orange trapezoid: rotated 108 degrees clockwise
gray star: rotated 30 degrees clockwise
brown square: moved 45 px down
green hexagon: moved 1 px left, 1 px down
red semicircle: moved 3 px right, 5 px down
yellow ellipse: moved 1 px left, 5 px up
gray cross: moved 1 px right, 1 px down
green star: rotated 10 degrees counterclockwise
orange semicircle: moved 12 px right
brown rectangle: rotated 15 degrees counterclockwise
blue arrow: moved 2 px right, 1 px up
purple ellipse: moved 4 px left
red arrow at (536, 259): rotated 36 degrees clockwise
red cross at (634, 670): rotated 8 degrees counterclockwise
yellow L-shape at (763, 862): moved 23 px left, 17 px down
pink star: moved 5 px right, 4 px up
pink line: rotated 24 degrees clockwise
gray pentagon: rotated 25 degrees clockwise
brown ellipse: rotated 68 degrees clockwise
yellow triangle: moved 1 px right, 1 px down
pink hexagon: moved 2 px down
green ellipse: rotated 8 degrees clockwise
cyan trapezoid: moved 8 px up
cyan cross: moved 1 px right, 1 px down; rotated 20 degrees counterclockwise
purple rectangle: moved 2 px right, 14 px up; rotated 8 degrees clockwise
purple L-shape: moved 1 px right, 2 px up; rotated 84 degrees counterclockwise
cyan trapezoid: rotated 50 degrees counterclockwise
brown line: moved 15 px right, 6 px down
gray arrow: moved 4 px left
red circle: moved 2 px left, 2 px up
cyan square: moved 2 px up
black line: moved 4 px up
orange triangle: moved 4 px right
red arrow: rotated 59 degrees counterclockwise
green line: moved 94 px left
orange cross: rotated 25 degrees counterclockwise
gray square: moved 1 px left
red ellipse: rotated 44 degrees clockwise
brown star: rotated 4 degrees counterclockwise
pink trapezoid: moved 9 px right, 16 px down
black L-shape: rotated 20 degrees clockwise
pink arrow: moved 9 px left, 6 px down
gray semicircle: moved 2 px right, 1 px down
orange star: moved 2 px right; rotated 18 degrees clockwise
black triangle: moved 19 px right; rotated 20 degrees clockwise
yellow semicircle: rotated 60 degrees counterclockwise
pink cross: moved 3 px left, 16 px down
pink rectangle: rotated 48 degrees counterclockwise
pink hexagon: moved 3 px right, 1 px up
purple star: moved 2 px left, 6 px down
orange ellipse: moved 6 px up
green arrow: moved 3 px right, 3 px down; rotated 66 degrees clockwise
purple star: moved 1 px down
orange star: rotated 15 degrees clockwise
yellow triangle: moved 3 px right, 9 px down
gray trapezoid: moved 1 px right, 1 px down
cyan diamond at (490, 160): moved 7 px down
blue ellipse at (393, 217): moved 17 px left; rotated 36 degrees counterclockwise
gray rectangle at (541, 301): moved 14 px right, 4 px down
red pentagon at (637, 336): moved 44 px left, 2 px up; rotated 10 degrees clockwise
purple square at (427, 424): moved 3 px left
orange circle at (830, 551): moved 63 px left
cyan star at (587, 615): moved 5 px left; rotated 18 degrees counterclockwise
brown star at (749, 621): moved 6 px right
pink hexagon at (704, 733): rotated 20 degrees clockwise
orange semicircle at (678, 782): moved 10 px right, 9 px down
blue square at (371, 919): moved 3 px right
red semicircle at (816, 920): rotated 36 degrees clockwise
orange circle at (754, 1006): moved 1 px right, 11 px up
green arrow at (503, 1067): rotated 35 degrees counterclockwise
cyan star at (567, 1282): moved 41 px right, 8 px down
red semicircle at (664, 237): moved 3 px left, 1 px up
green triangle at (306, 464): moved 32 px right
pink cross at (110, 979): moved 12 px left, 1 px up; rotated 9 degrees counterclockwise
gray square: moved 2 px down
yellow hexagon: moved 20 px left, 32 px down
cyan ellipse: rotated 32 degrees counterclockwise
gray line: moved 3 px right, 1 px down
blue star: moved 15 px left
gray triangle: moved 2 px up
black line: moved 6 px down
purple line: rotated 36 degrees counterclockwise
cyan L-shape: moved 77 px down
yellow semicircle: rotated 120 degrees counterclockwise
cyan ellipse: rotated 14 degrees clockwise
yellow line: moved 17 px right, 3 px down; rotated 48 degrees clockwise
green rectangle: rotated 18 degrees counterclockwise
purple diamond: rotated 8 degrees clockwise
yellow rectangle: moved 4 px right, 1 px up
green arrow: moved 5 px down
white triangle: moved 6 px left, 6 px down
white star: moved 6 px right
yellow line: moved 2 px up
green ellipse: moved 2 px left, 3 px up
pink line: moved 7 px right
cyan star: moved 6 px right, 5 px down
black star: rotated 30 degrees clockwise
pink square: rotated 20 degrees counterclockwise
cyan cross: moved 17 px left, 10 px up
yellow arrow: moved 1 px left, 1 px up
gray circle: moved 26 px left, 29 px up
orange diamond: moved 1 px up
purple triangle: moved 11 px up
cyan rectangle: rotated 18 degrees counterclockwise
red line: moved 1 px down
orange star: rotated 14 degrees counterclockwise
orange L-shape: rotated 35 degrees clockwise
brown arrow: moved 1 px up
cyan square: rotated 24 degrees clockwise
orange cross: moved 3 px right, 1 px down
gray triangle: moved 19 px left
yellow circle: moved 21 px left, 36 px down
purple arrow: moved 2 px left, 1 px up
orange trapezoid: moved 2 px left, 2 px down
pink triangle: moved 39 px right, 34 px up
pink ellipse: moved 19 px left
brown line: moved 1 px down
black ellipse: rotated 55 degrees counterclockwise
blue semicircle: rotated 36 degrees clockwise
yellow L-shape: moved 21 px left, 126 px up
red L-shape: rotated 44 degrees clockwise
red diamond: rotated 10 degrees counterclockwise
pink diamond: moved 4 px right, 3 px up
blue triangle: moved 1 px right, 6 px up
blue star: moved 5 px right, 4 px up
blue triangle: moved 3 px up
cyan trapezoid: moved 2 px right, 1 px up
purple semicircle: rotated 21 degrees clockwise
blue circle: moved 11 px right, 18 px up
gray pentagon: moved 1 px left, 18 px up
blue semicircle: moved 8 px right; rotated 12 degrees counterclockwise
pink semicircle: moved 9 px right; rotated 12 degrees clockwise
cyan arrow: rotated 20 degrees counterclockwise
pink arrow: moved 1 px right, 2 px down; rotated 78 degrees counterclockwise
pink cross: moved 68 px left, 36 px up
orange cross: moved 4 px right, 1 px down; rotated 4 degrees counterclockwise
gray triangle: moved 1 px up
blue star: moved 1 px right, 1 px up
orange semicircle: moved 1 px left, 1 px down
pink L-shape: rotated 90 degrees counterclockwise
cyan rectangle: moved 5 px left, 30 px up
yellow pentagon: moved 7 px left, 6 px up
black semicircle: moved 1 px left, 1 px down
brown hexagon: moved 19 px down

-- PROBLEM TO SOLVE --
Reproduce the entries above exactly, but only the lines between the line holding "red arrow at" and the line holding "gray semicircle: moved 2 px right, 1 px down", inclusive.

-- RESULT --
red arrow at (536, 259): rotated 36 degrees clockwise
red cross at (634, 670): rotated 8 degrees counterclockwise
yellow L-shape at (763, 862): moved 23 px left, 17 px down
pink star: moved 5 px right, 4 px up
pink line: rotated 24 degrees clockwise
gray pentagon: rotated 25 degrees clockwise
brown ellipse: rotated 68 degrees clockwise
yellow triangle: moved 1 px right, 1 px down
pink hexagon: moved 2 px down
green ellipse: rotated 8 degrees clockwise
cyan trapezoid: moved 8 px up
cyan cross: moved 1 px right, 1 px down; rotated 20 degrees counterclockwise
purple rectangle: moved 2 px right, 14 px up; rotated 8 degrees clockwise
purple L-shape: moved 1 px right, 2 px up; rotated 84 degrees counterclockwise
cyan trapezoid: rotated 50 degrees counterclockwise
brown line: moved 15 px right, 6 px down
gray arrow: moved 4 px left
red circle: moved 2 px left, 2 px up
cyan square: moved 2 px up
black line: moved 4 px up
orange triangle: moved 4 px right
red arrow: rotated 59 degrees counterclockwise
green line: moved 94 px left
orange cross: rotated 25 degrees counterclockwise
gray square: moved 1 px left
red ellipse: rotated 44 degrees clockwise
brown star: rotated 4 degrees counterclockwise
pink trapezoid: moved 9 px right, 16 px down
black L-shape: rotated 20 degrees clockwise
pink arrow: moved 9 px left, 6 px down
gray semicircle: moved 2 px right, 1 px down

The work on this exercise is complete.